→ DATA SHOWN:
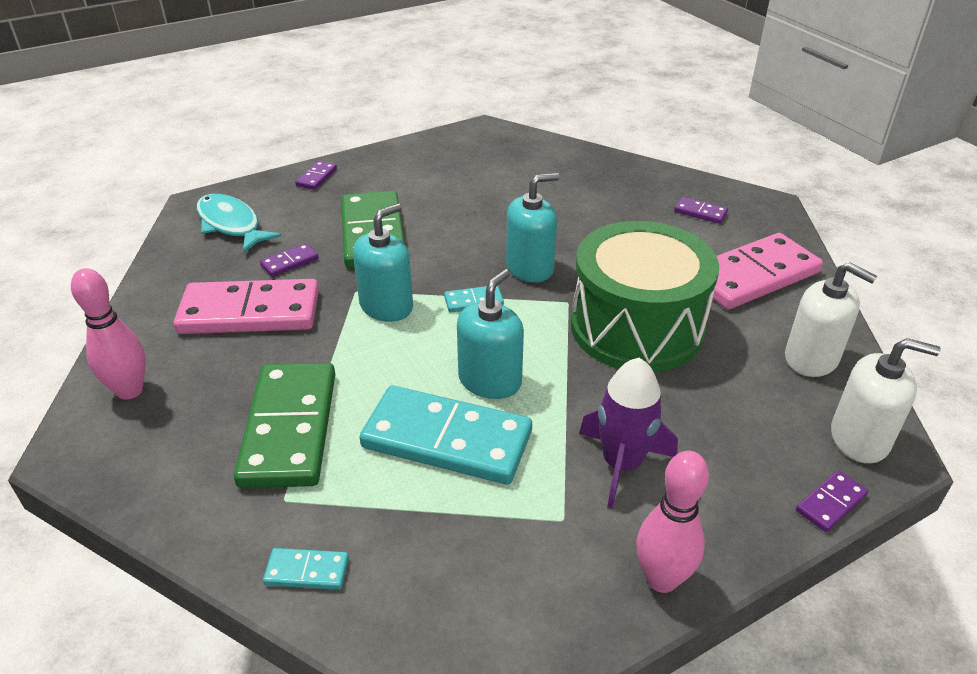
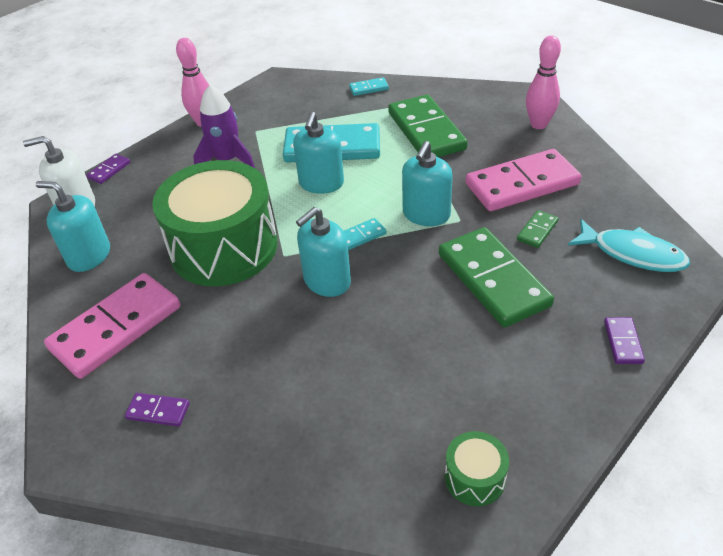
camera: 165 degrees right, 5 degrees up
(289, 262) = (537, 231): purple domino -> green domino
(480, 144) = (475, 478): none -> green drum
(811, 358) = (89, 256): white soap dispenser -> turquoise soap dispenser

→ WORK REQUIRED: Your output must contain exactly the lines from the one containing "(480, 144) = (475, 478): none -> green drum" to the final line of the data above, and no other text.

→ RESULT BELOW:
(480, 144) = (475, 478): none -> green drum
(811, 358) = (89, 256): white soap dispenser -> turquoise soap dispenser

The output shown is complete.